◆ ACTIVITY
Given the listing below, write out exactly the lines starting with the line that has "gray square: (493, 340)" and going on through the line that has "pink square: (340, 889)", both kept.

◆ AVAILABLE RECORDS
►

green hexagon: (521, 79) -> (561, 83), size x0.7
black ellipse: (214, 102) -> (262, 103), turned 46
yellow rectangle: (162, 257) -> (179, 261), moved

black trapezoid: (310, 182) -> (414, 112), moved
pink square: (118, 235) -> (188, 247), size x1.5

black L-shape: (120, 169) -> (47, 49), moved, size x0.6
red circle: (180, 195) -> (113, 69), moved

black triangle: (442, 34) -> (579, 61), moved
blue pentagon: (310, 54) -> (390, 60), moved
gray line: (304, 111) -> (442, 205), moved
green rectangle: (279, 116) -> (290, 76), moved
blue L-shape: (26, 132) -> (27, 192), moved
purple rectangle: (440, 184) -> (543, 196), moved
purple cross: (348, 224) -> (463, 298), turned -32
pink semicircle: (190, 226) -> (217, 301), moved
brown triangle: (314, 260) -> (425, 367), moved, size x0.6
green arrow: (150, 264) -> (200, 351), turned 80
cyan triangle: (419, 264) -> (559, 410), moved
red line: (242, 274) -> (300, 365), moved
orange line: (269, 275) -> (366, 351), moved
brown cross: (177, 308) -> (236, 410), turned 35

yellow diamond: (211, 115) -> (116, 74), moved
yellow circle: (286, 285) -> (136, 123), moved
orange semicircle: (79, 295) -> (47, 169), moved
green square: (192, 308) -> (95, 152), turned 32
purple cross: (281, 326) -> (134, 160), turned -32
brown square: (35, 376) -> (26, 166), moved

◄
►

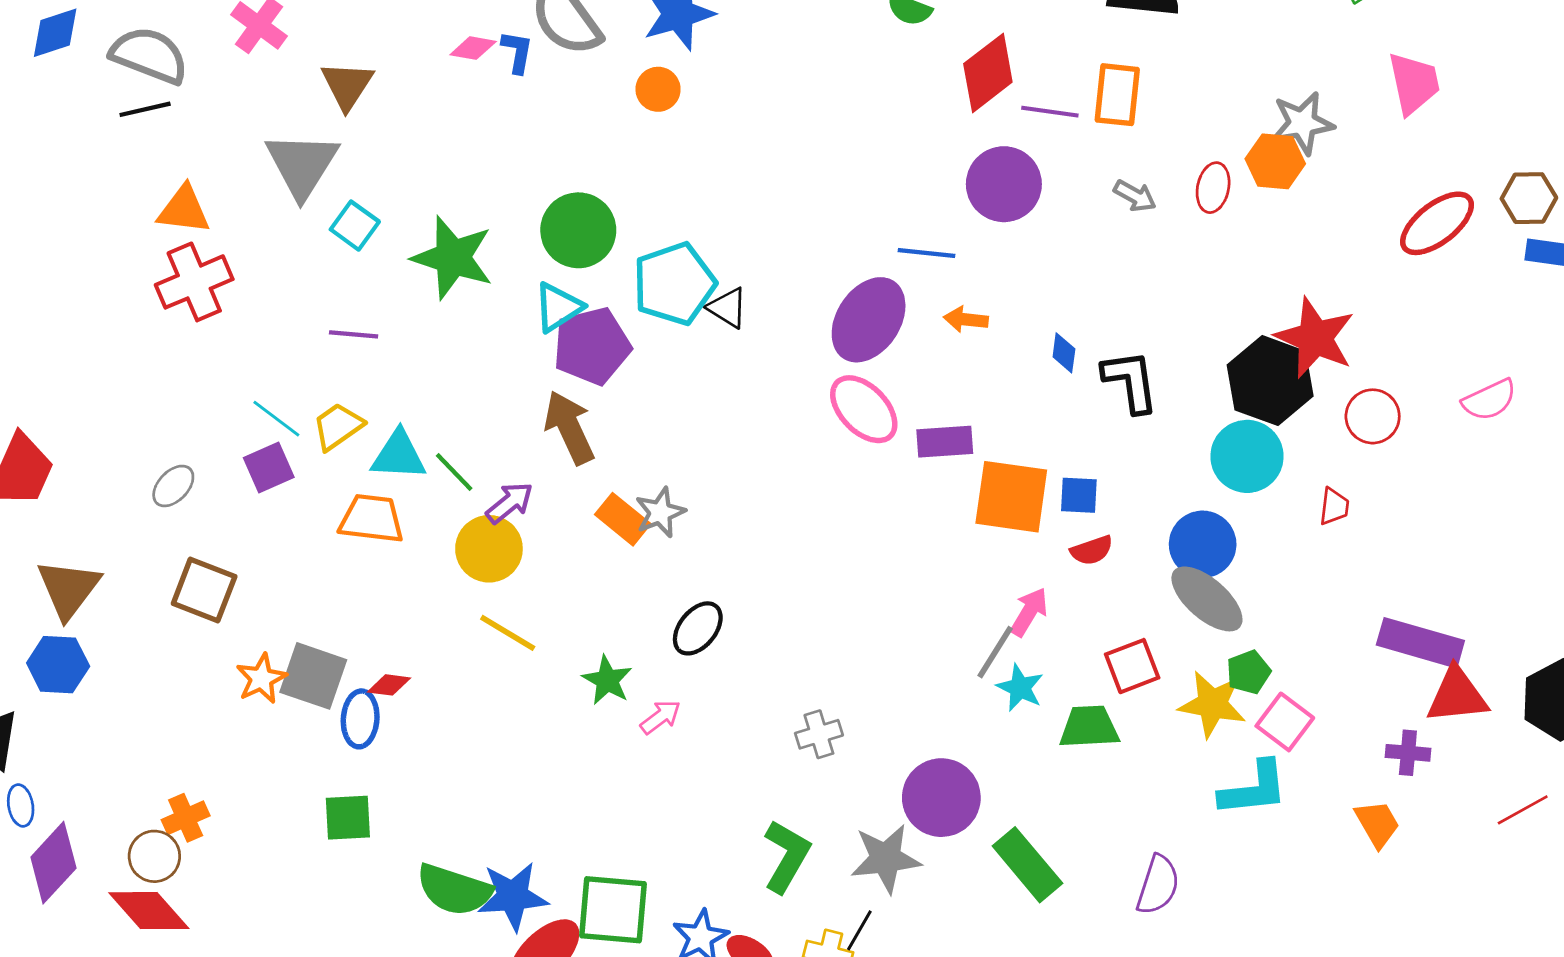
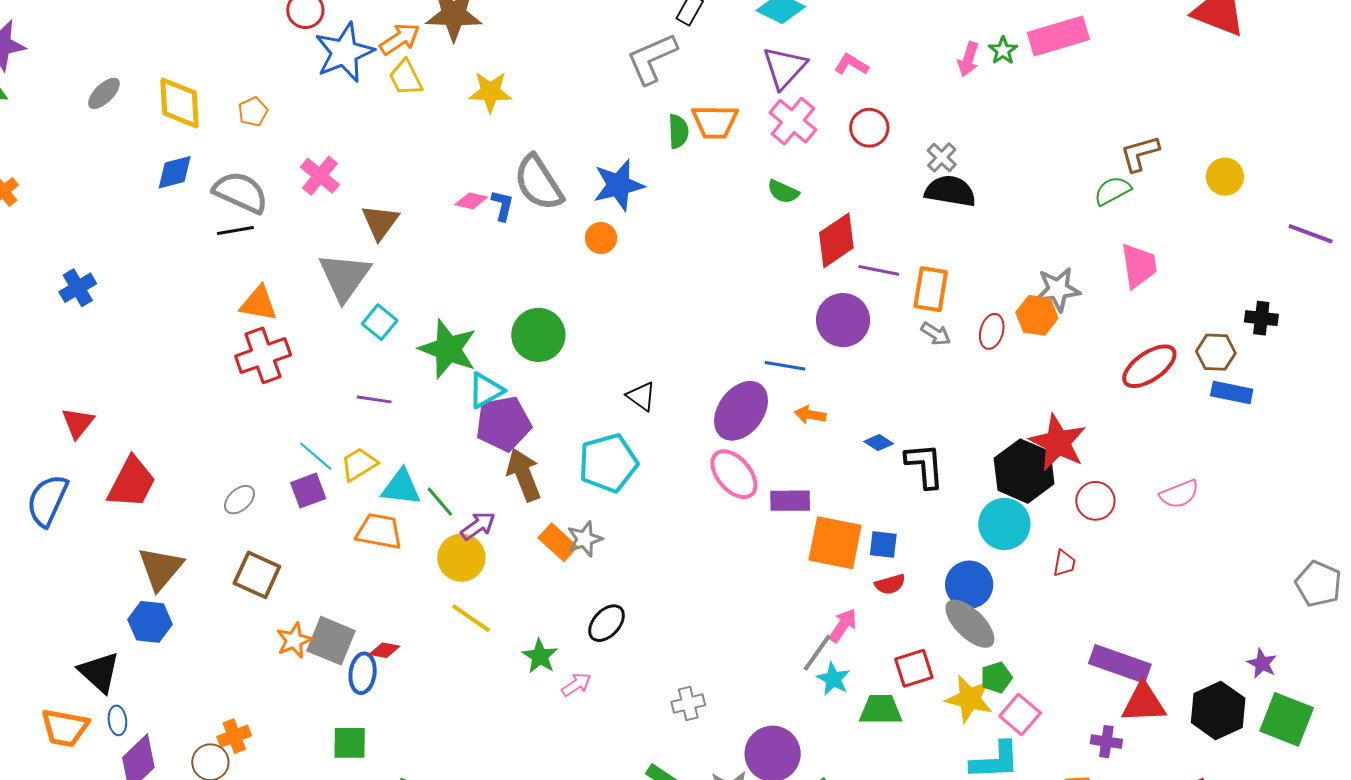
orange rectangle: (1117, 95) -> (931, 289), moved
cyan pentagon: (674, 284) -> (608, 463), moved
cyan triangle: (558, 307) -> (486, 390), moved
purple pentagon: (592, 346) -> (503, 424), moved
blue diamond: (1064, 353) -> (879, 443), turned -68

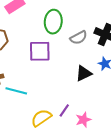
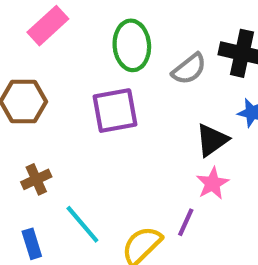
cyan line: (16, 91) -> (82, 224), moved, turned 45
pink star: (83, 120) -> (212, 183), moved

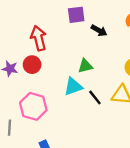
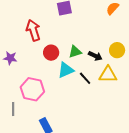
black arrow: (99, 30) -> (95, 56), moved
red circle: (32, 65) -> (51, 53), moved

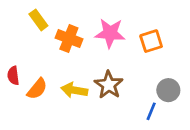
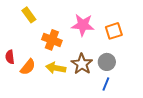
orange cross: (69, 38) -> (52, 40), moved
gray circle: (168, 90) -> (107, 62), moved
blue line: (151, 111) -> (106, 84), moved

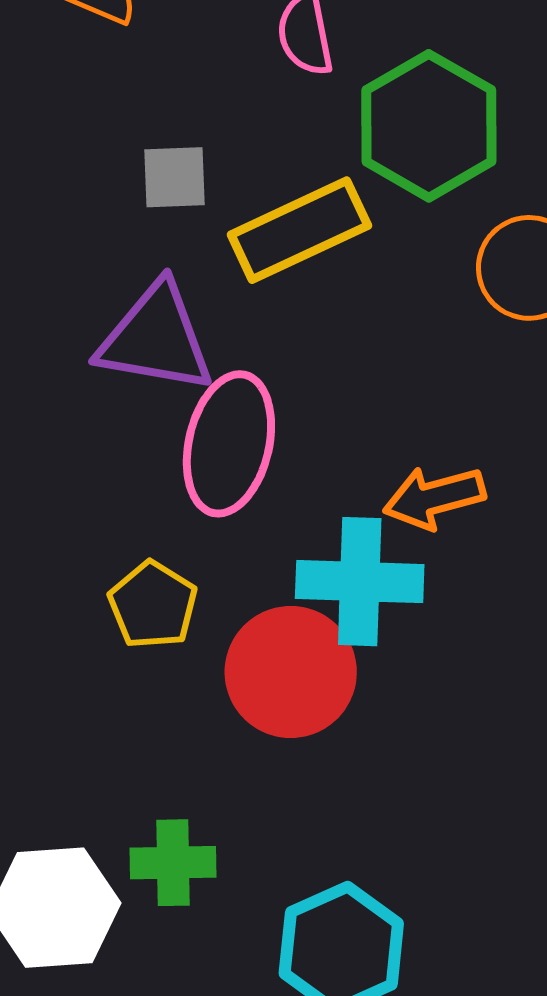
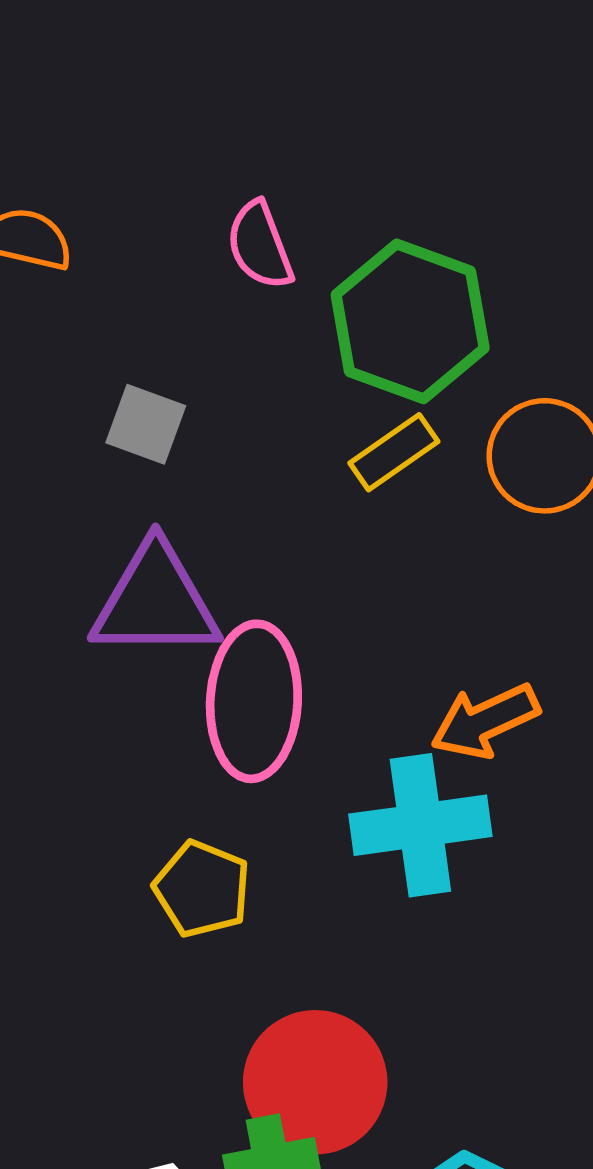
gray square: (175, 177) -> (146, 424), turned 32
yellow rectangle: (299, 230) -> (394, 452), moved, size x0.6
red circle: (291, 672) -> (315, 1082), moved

◄
►

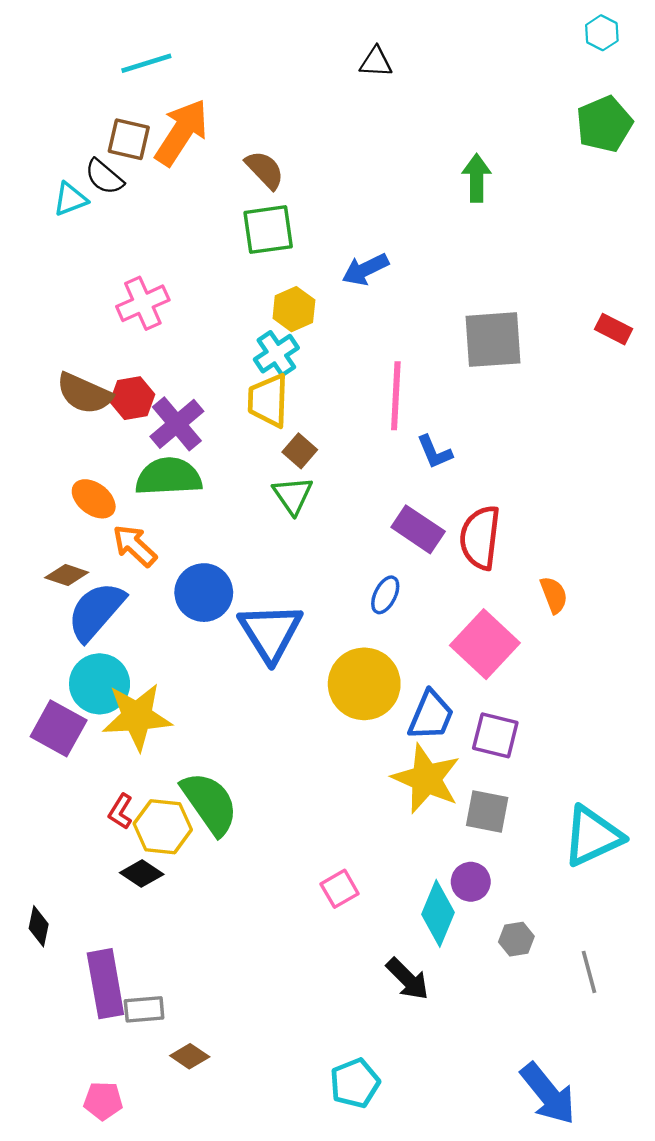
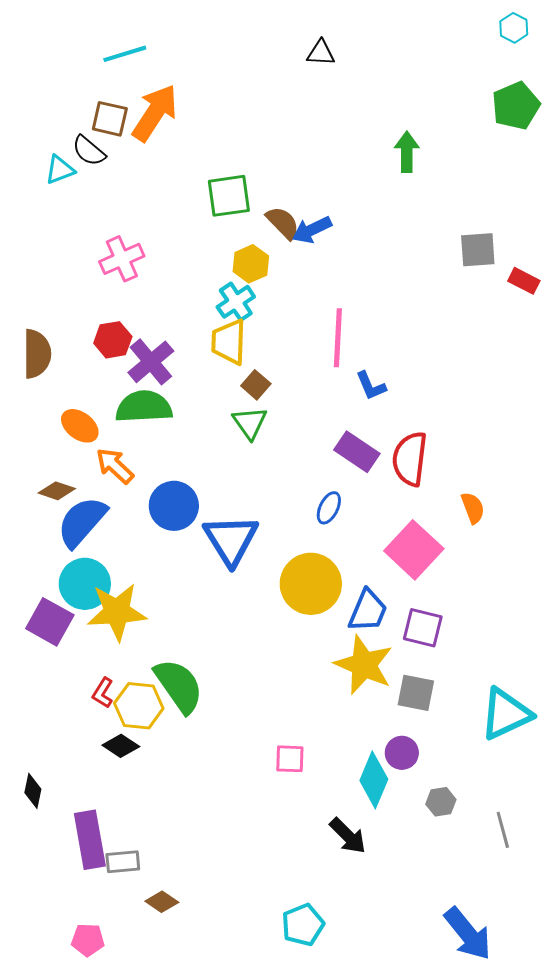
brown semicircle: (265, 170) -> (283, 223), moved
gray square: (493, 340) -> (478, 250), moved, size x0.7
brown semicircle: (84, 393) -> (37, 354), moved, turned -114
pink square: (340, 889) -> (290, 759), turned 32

◄

◆ ANSWER TO THE EXERCISE
gray square: (493, 340) -> (478, 250), moved, size x0.7
brown semicircle: (84, 393) -> (37, 354), moved, turned -114
pink square: (340, 889) -> (290, 759), turned 32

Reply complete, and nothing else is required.